* Data records:
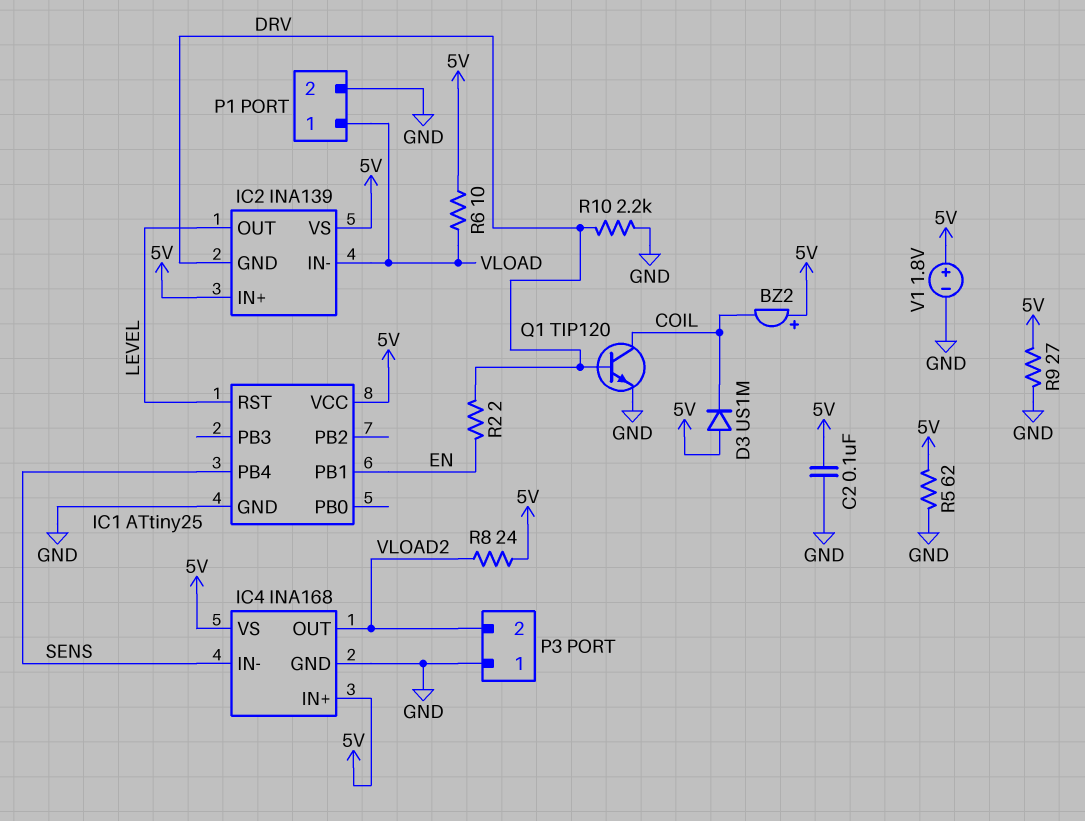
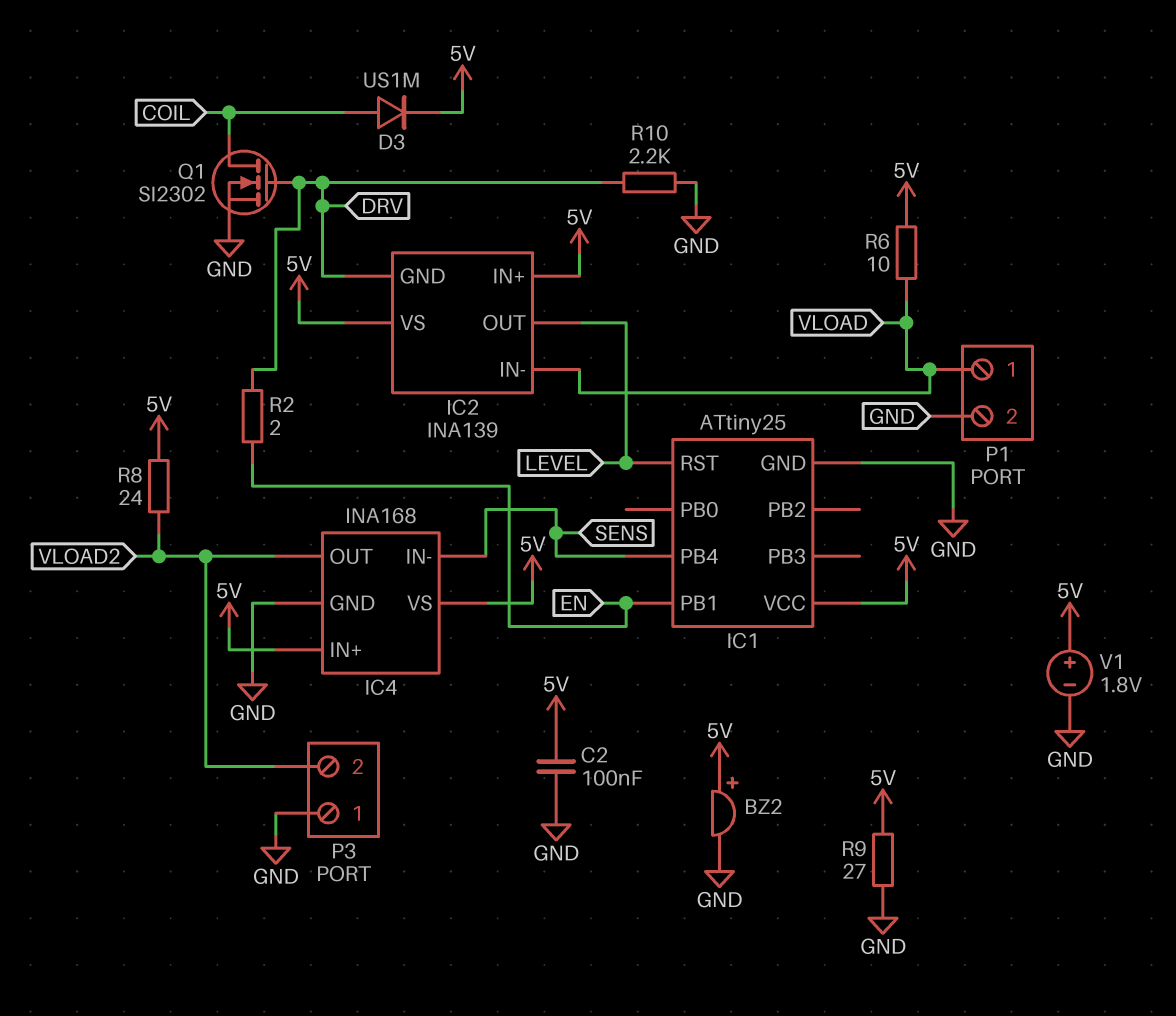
BZ2: buzzer (plus 5V, minus COIL) -> buzzer (plus 5V, minus GND)
D3: diode US1M (A 5V, K COIL) -> diode US1M (A COIL, K 5V)
Q1: NPN TIP120 (B DRV, C COIL, E GND) -> NMOS SI2302 (G DRV, D COIL, S GND)
R5: 62 (5V, GND) -> none

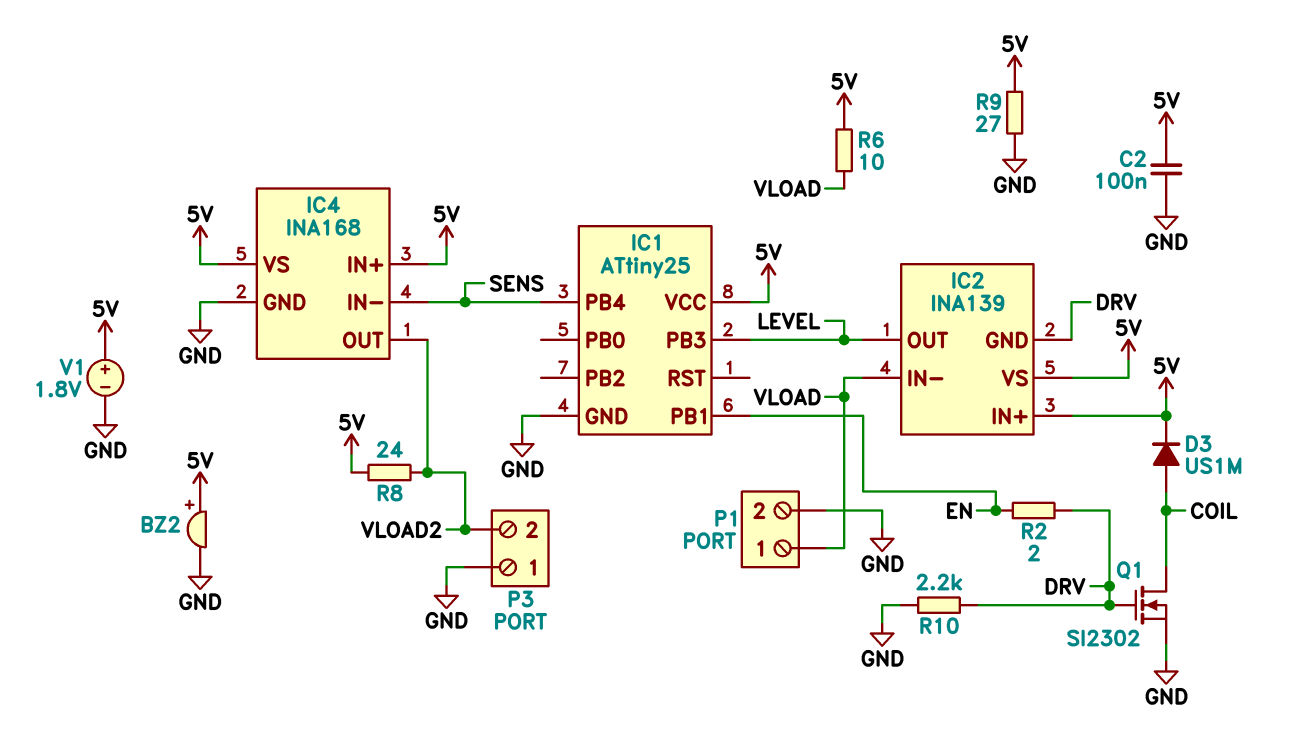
IC1 pin PB3: none -> LEVEL
IC1 pin RST: LEVEL -> none

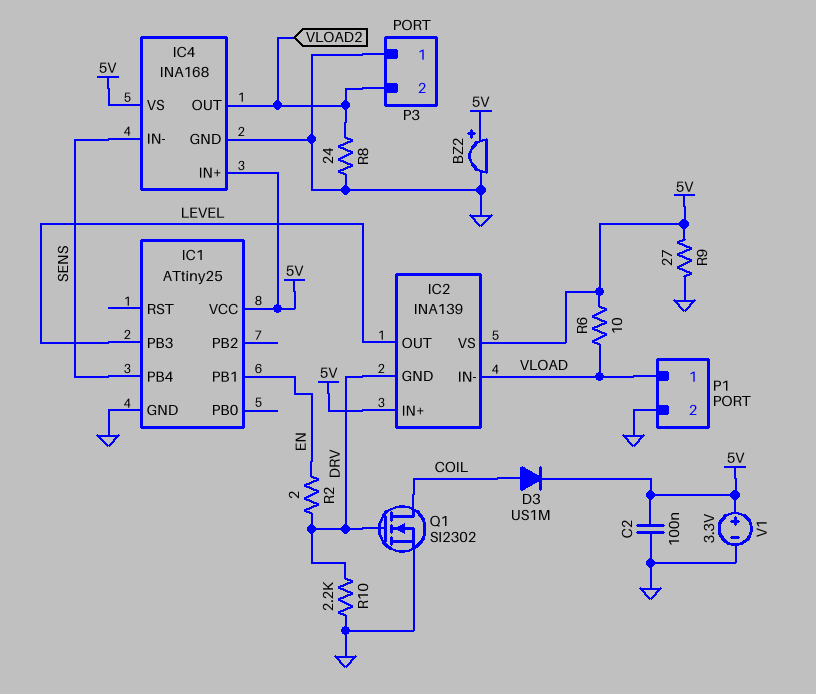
R8: 24 (5V, VLOAD2) -> 24 (GND, VLOAD2)
V1: 1.8V (plus 5V, minus GND) -> 3.3V (plus 5V, minus GND)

* Exercise objective: Omit every picture while printing the data word for word.

* Result for this exercise:
BZ2: buzzer (plus 5V, minus COIL) -> buzzer (plus 5V, minus GND)
D3: diode US1M (A 5V, K COIL) -> diode US1M (A COIL, K 5V)
Q1: NPN TIP120 (B DRV, C COIL, E GND) -> NMOS SI2302 (G DRV, D COIL, S GND)
R5: 62 (5V, GND) -> none

IC1 pin PB3: none -> LEVEL
IC1 pin RST: LEVEL -> none

R8: 24 (5V, VLOAD2) -> 24 (GND, VLOAD2)
V1: 1.8V (plus 5V, minus GND) -> 3.3V (plus 5V, minus GND)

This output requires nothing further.